### EXERCISE DESCRIPTION
Copy the listing below exactly, but skip the pictures.

### DATASET EXTRACT
---*---

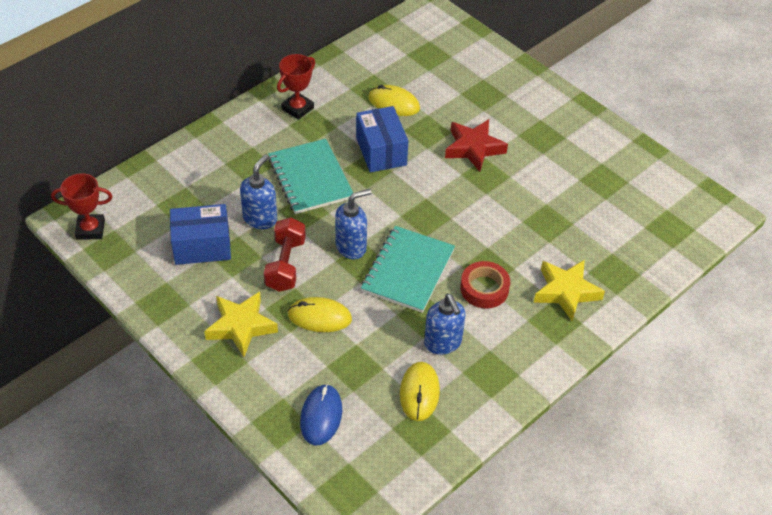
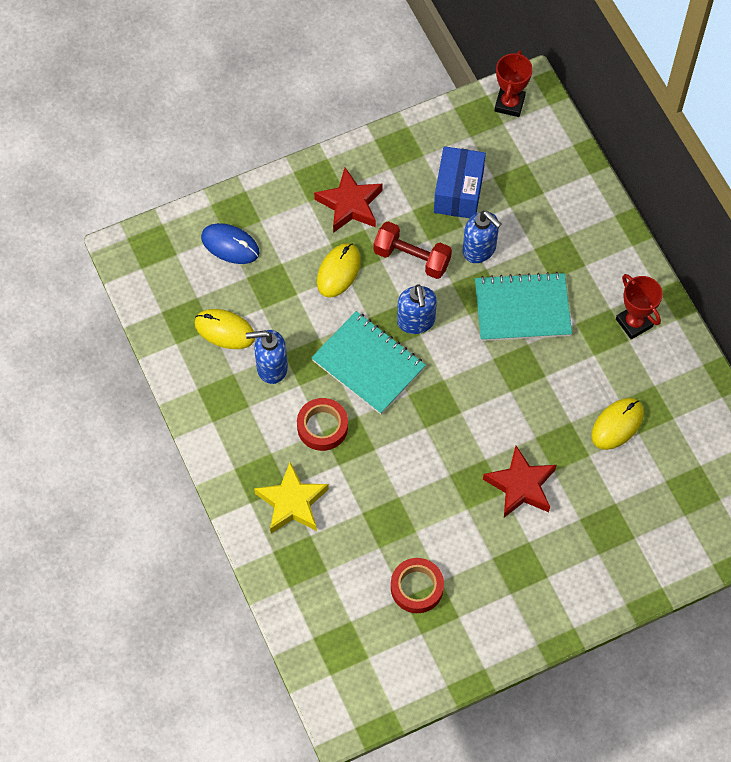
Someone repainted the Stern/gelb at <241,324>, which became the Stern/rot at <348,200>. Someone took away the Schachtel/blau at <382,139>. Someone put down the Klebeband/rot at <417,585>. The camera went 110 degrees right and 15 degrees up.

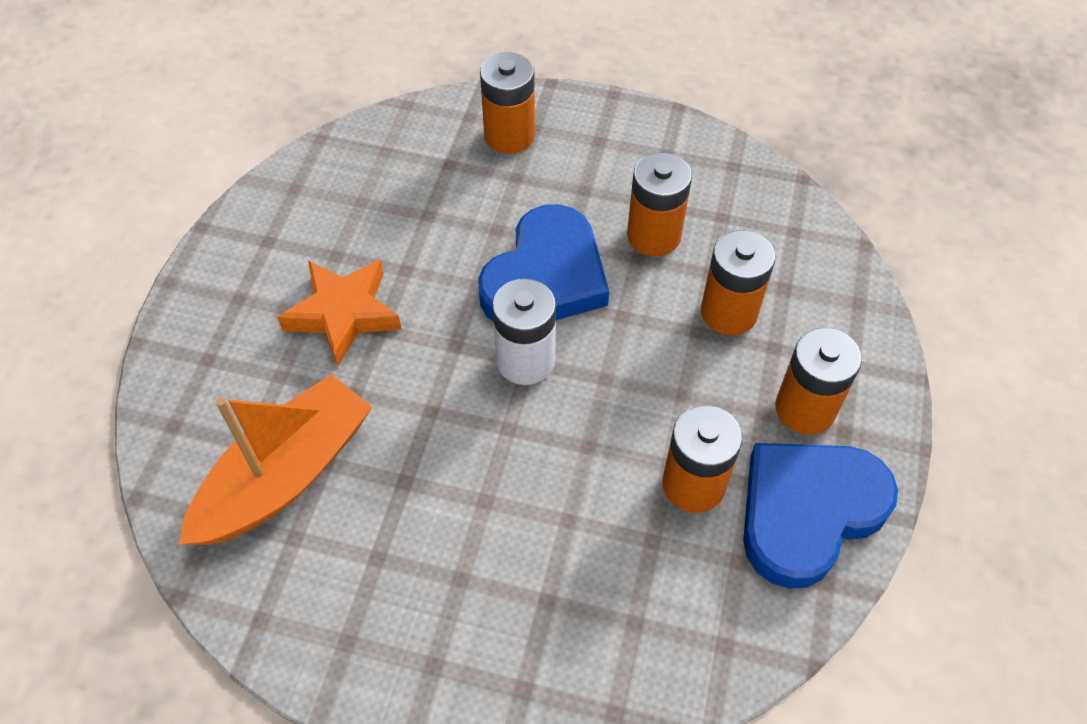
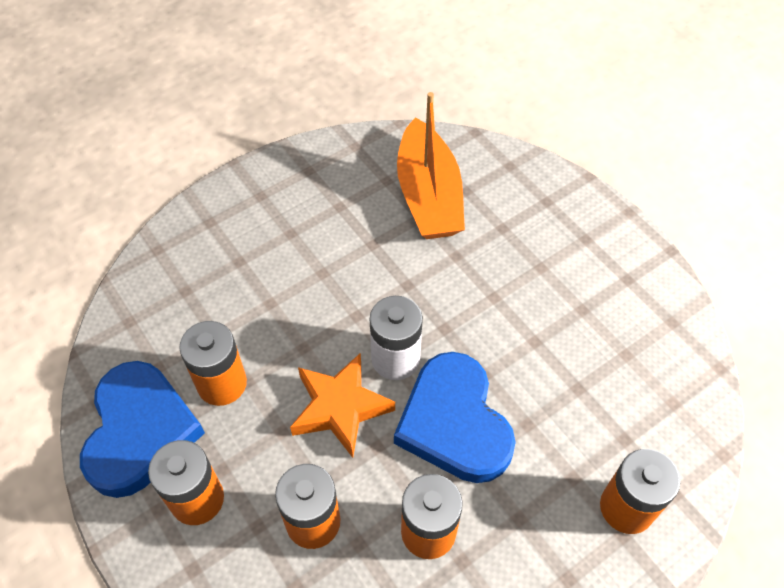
Someone carried the Stern/orange from <339,312> to <342,405>. The camera went 130 degrees right and 0 degrees up.

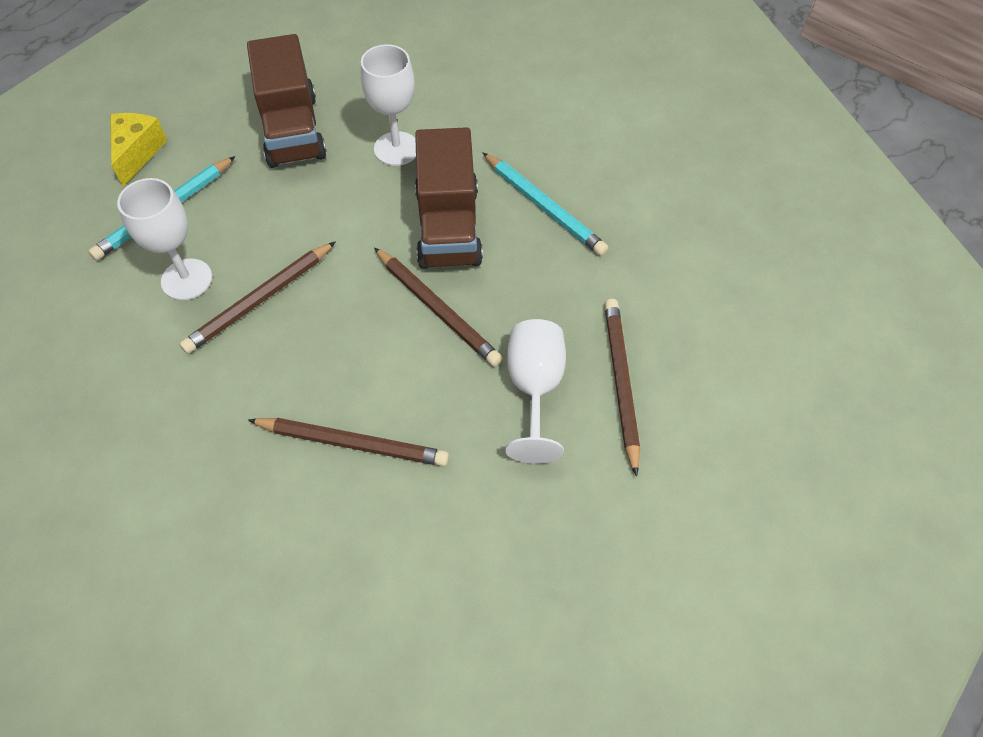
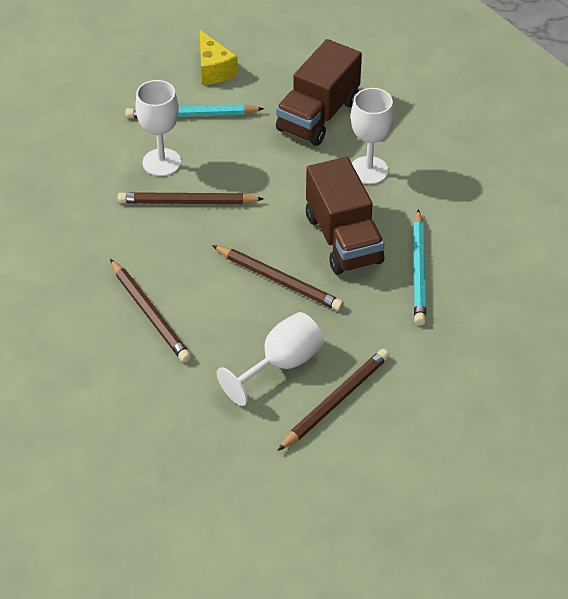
Someone rotated the Käse/gelb at <138,150> by 105 degrees clockwise. Someone rotated the Bleistift/braun at <438,306> by 60 degrees counterclockwise. Someone rotated the Lastwagen/braun at <449,198> by 60 degrees counterclockwise. The camera went 45 degrees right and 10 degrees down.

---*---

### WORKED SOLUTION
Someone repainted the Stern/gelb at <241,324>, which became the Stern/rot at <348,200>. Someone took away the Schachtel/blau at <382,139>. Someone put down the Klebeband/rot at <417,585>. The camera went 110 degrees right and 15 degrees up.

Someone carried the Stern/orange from <339,312> to <342,405>. The camera went 130 degrees right and 0 degrees up.

Someone rotated the Käse/gelb at <138,150> by 105 degrees clockwise. Someone rotated the Bleistift/braun at <438,306> by 60 degrees counterclockwise. Someone rotated the Lastwagen/braun at <449,198> by 60 degrees counterclockwise. The camera went 45 degrees right and 10 degrees down.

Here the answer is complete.